*** DATA EXTRACT Section Begins ***
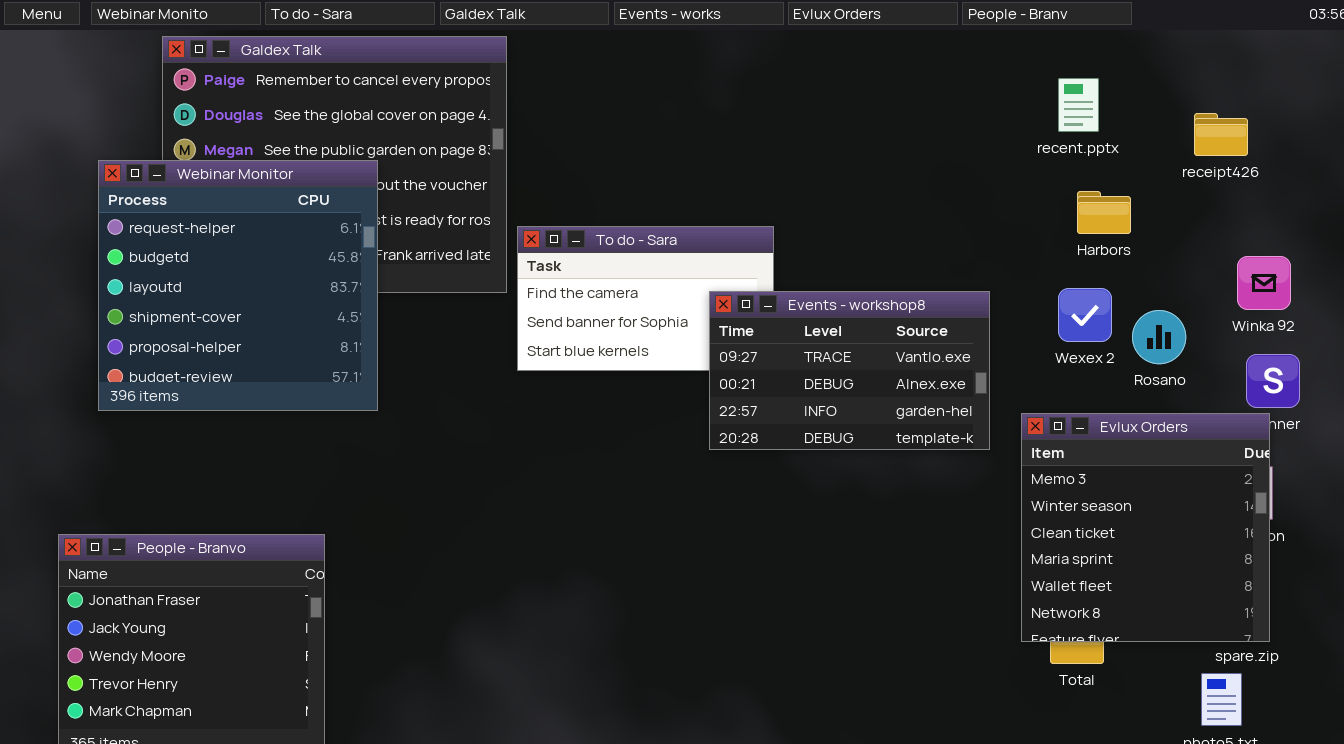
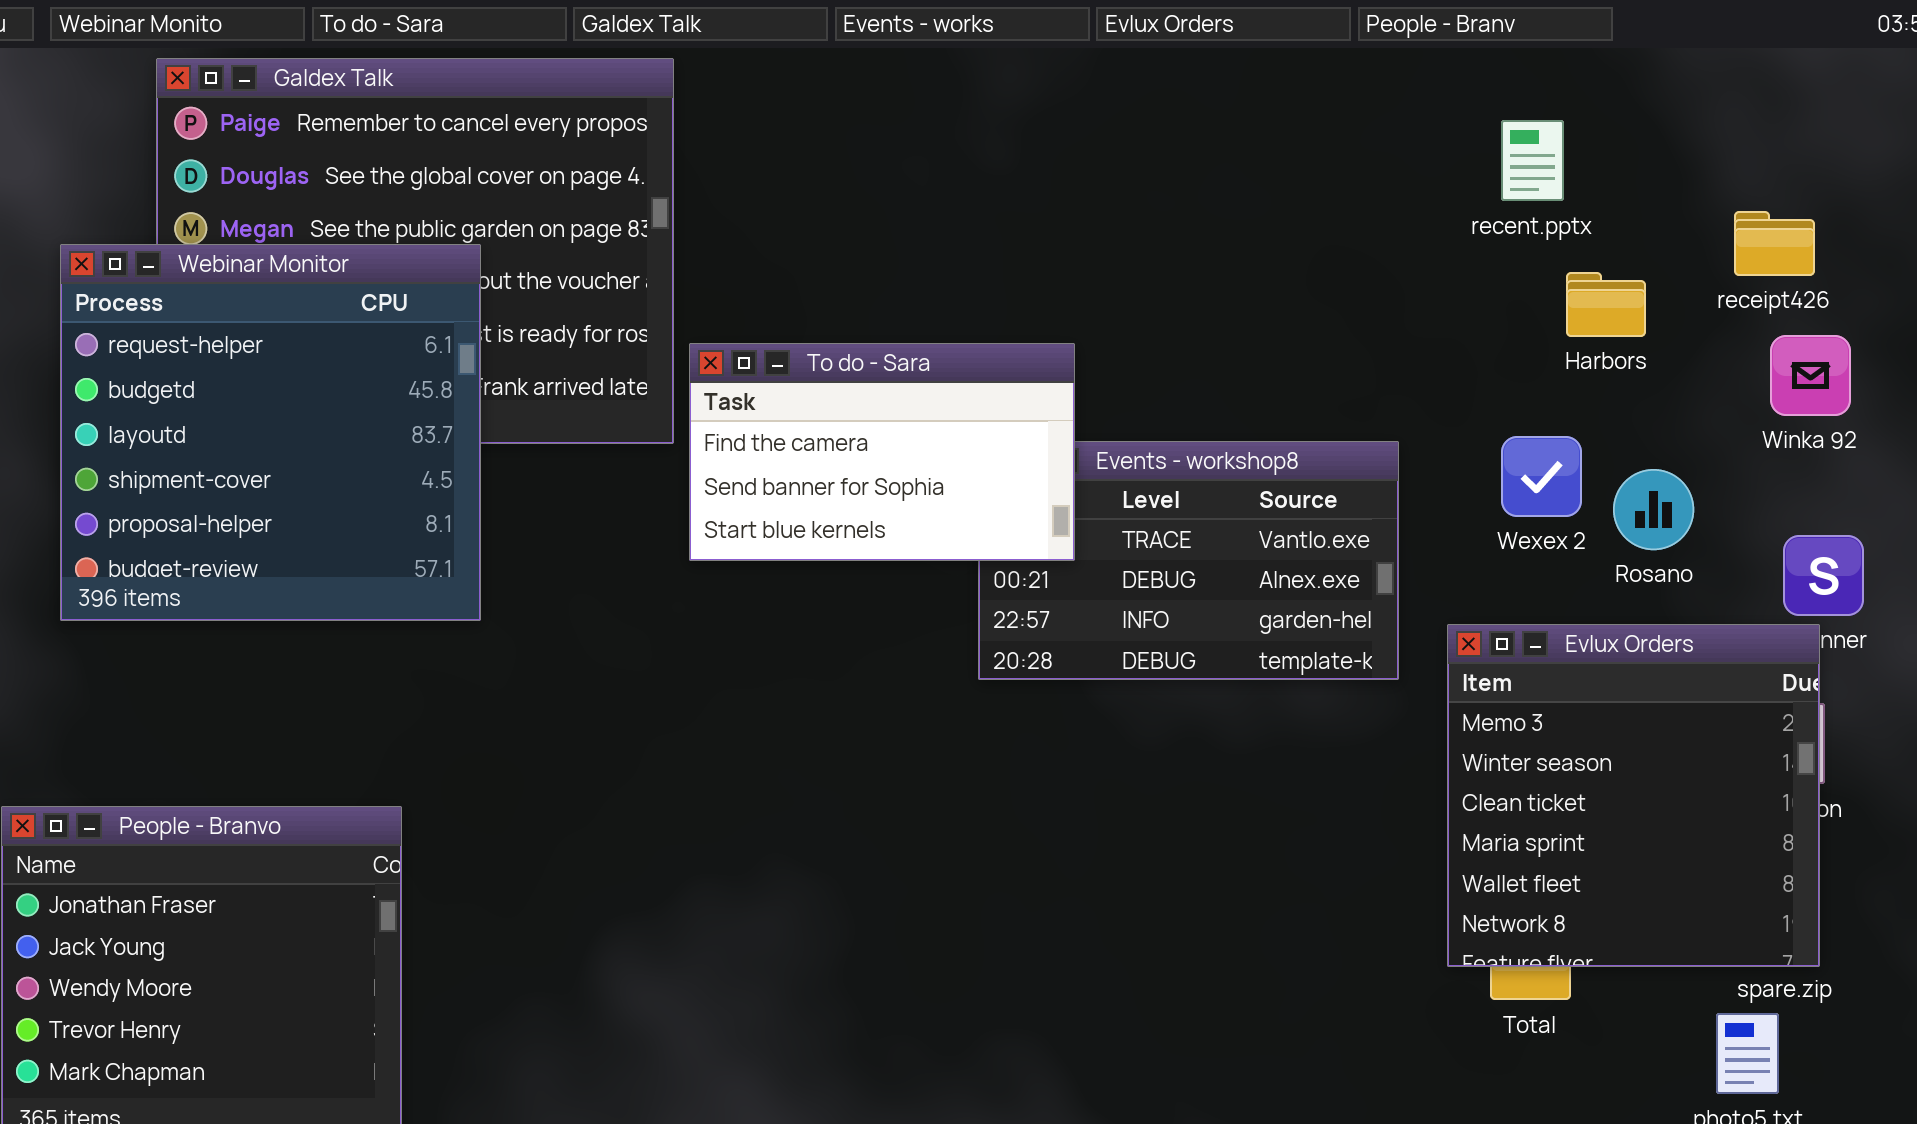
receipt426: [1194,113,1248,156] -> [1734,211,1815,276], moved
Harbors: [1077,191,1131,234] -> [1566,272,1646,337], moved
To do - Sara: [517,226,774,371] -> [689,343,1075,561], raised
Winka 92: [1237,256,1291,310] -> [1770,335,1851,416], moved

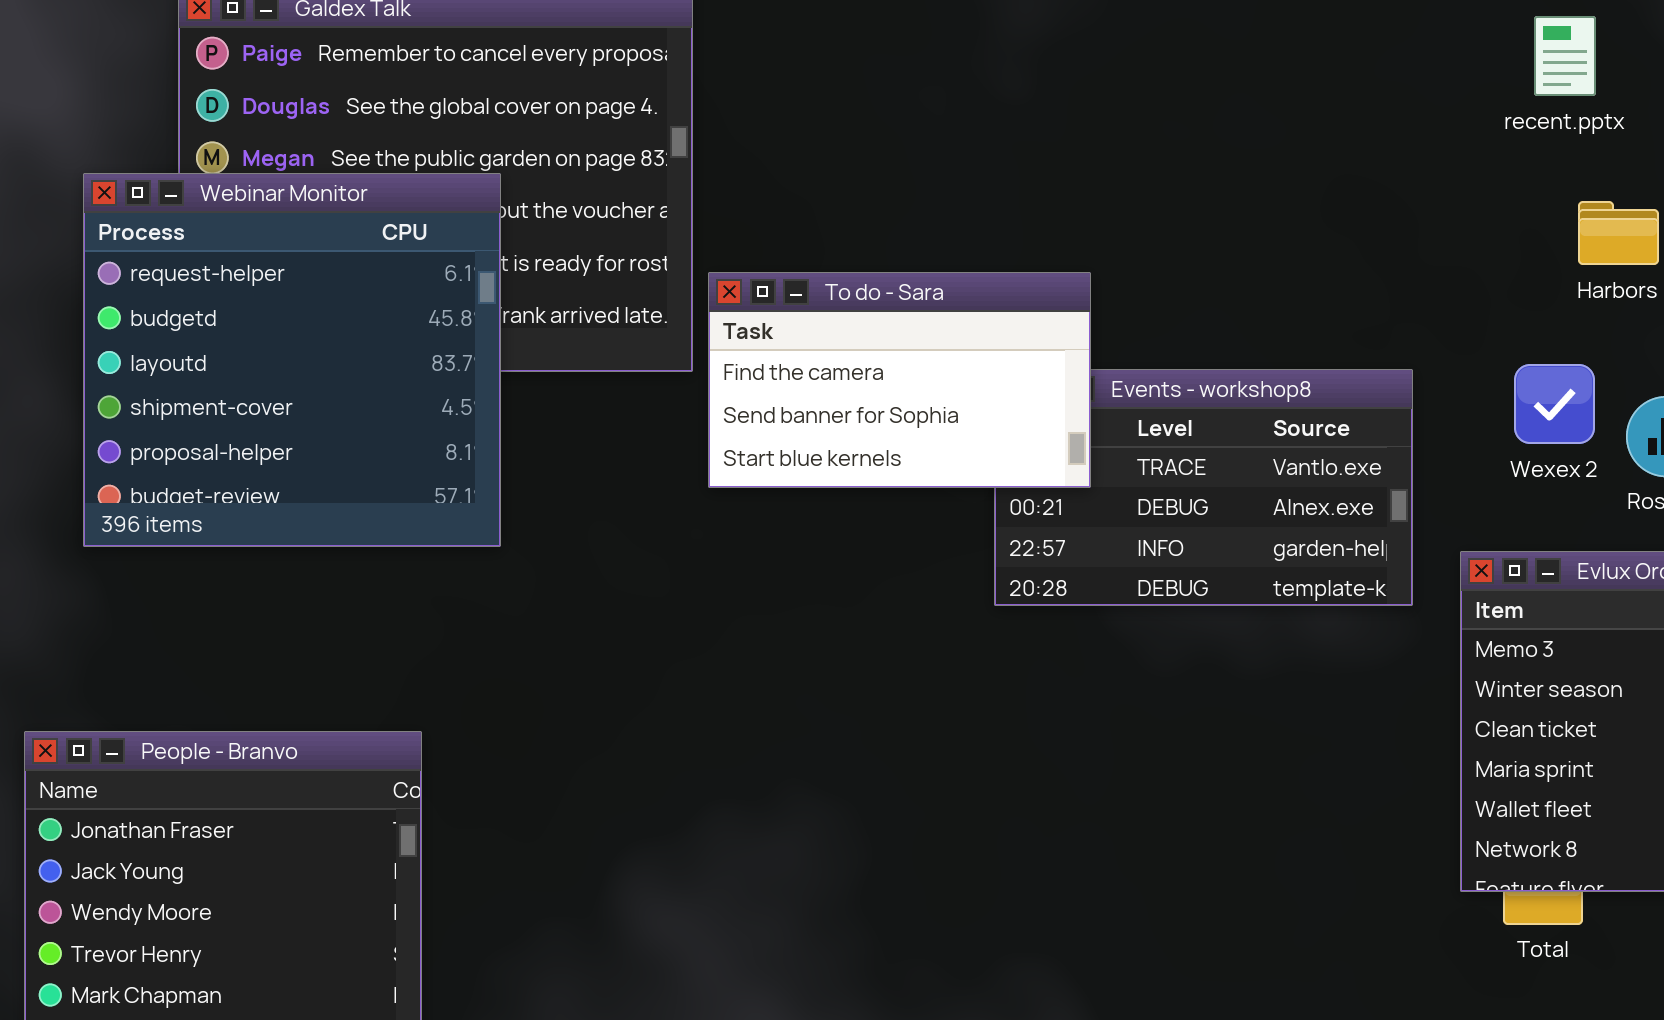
recent.pptx: [1501,120,1564,201] -> [1534,16,1596,96], moved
*** DATA EXTRACT Section Ends ***
§ **EXERCISE REQUIREMENTS**
Pull out all lines containing the word "moved" from the entries above.

§ **YOUR SOLUTION**
receipt426: [1194,113,1248,156] -> [1734,211,1815,276], moved
Harbors: [1077,191,1131,234] -> [1566,272,1646,337], moved
Winka 92: [1237,256,1291,310] -> [1770,335,1851,416], moved
recent.pptx: [1501,120,1564,201] -> [1534,16,1596,96], moved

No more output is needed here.